(Task material Opens)

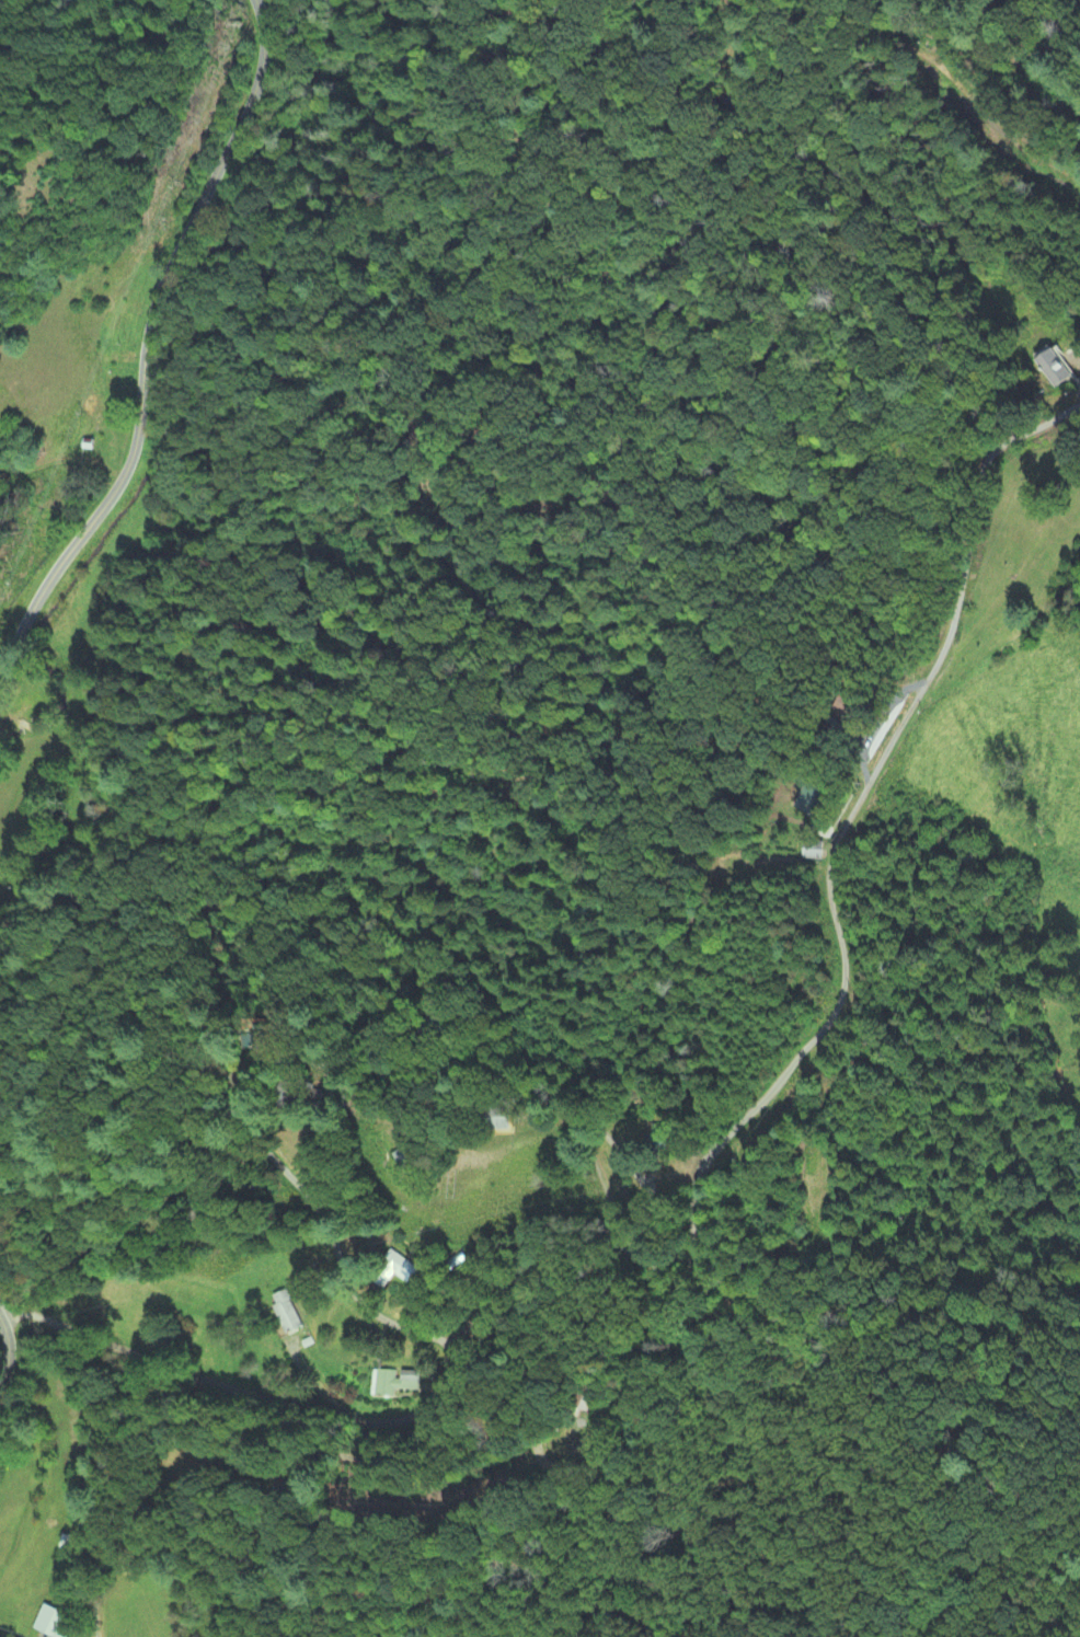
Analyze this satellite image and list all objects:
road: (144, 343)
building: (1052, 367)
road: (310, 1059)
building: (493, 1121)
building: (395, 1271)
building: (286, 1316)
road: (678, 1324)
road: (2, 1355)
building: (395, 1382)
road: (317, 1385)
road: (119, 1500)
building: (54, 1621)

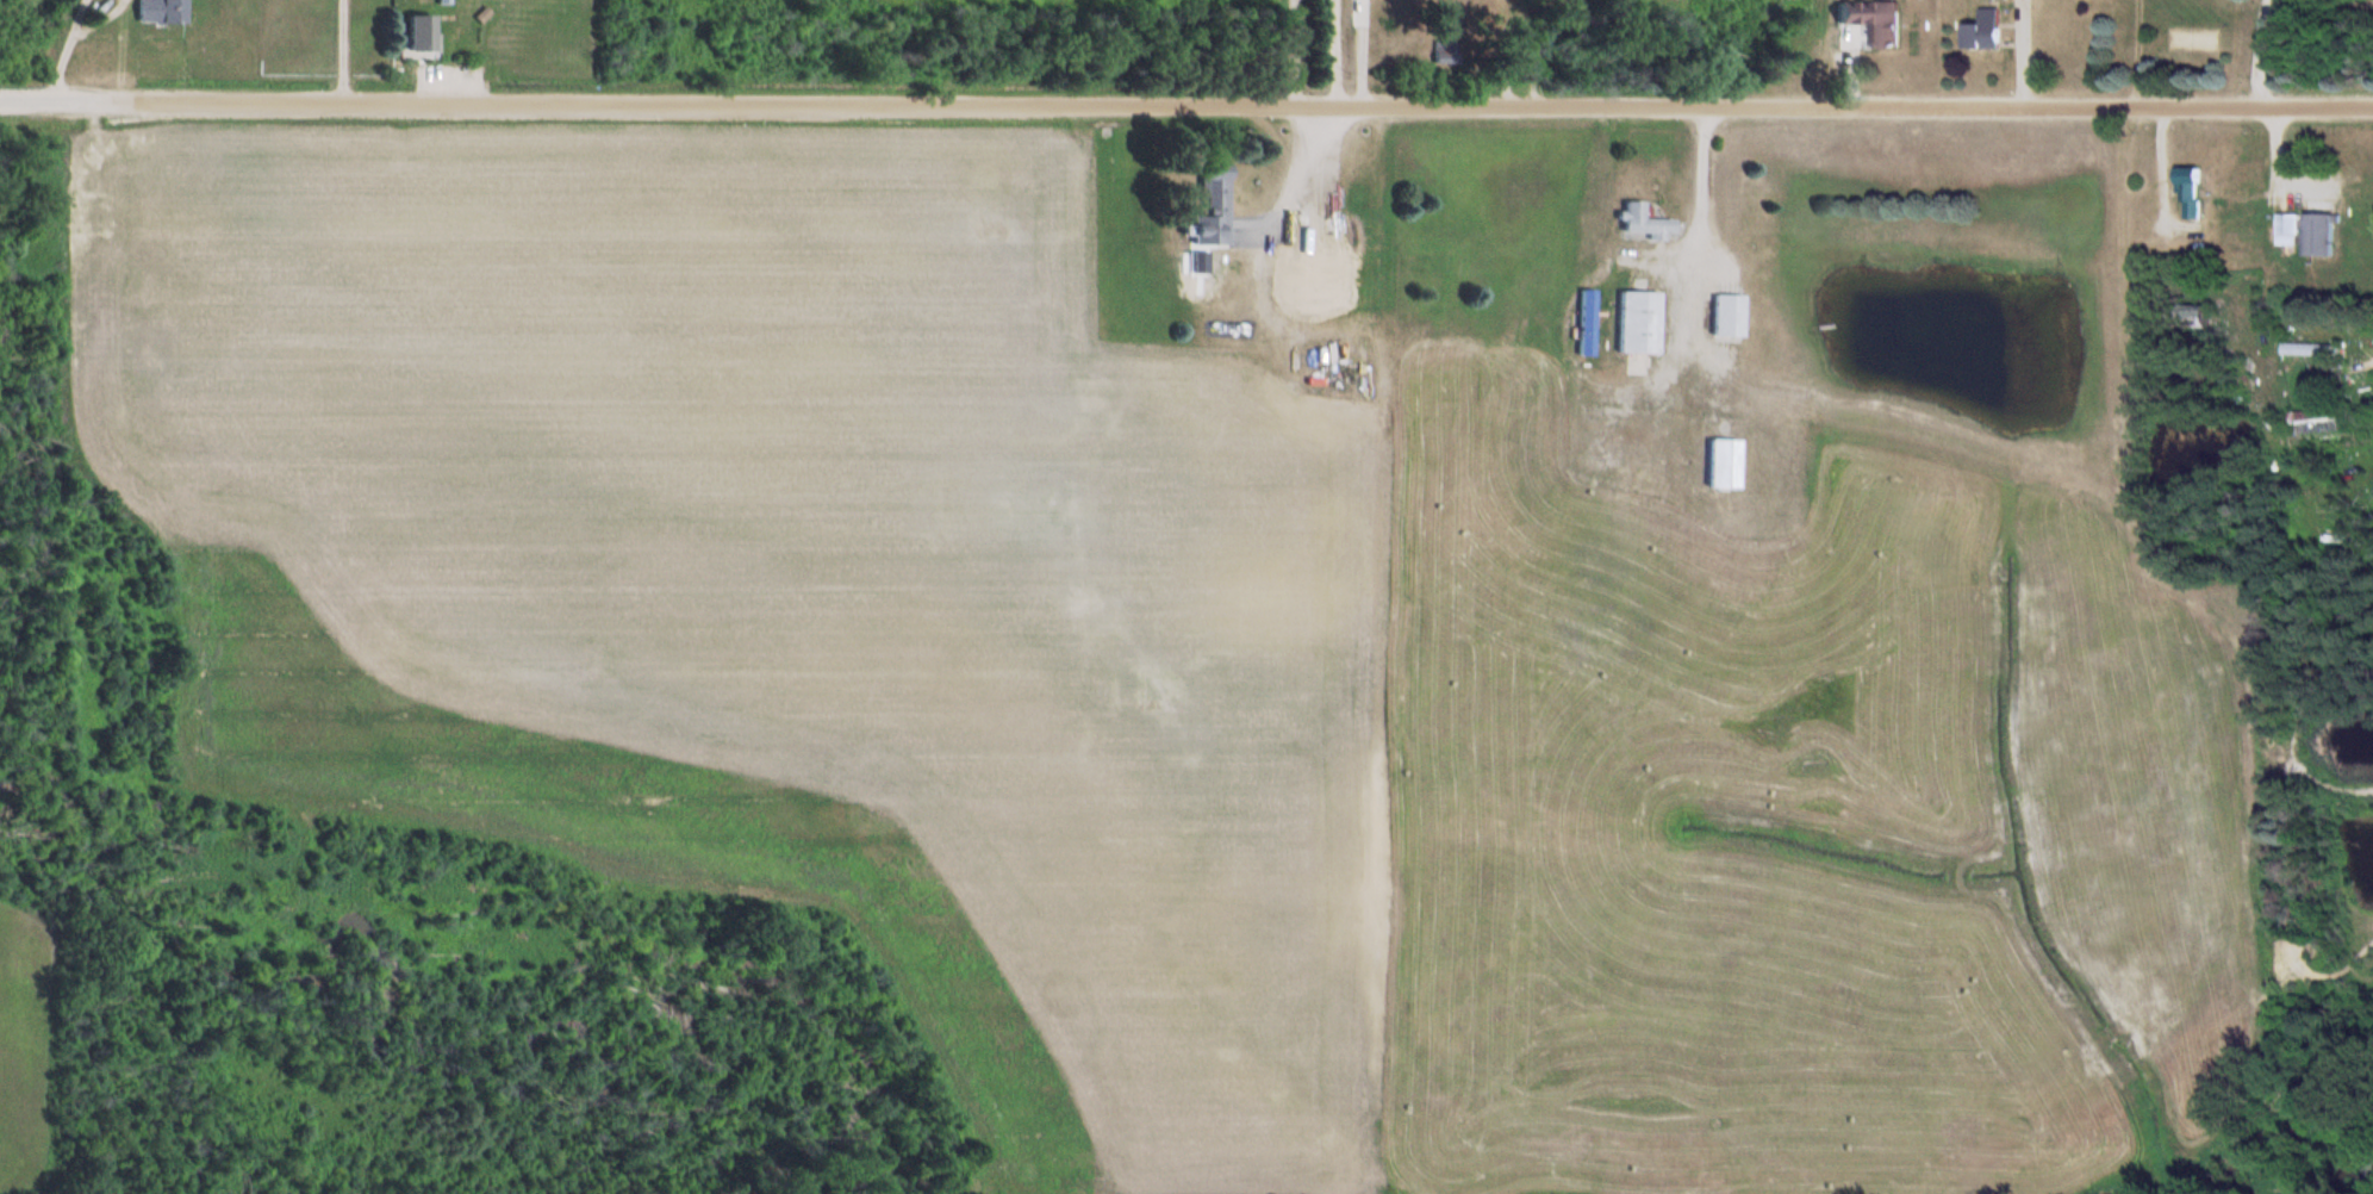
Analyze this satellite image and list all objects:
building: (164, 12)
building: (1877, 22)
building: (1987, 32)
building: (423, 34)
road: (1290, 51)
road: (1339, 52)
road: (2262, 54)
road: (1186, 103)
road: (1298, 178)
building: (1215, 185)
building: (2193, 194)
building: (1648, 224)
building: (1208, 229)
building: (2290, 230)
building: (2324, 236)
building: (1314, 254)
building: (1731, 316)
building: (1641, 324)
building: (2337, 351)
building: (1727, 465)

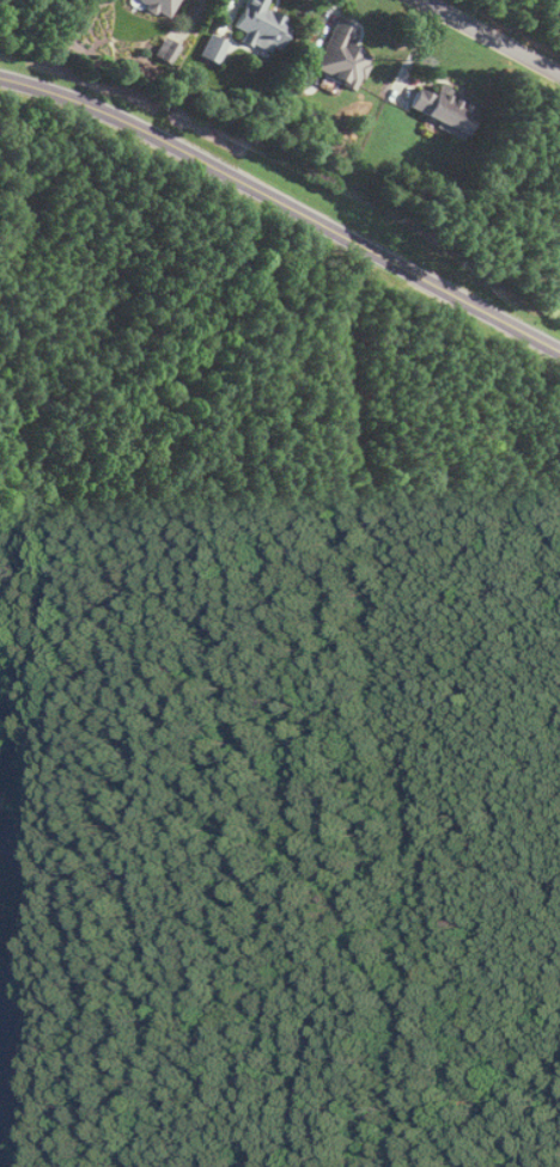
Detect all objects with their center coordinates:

(Task material Closes)

- [Assignment]
Could you restate each record word for word, keeping the pictures out?

- [Reply]
Analyze this satellite image and list all objects:
road: (144, 343)
building: (1052, 367)
road: (310, 1059)
building: (493, 1121)
building: (395, 1271)
building: (286, 1316)
road: (678, 1324)
road: (2, 1355)
building: (395, 1382)
road: (317, 1385)
road: (119, 1500)
building: (54, 1621)

Analyze this satellite image and list all objects:
building: (164, 12)
building: (1877, 22)
building: (1987, 32)
building: (423, 34)
road: (1290, 51)
road: (1339, 52)
road: (2262, 54)
road: (1186, 103)
road: (1298, 178)
building: (1215, 185)
building: (2193, 194)
building: (1648, 224)
building: (1208, 229)
building: (2290, 230)
building: (2324, 236)
building: (1314, 254)
building: (1731, 316)
building: (1641, 324)
building: (2337, 351)
building: (1727, 465)

Detect all objects with their center coordinates:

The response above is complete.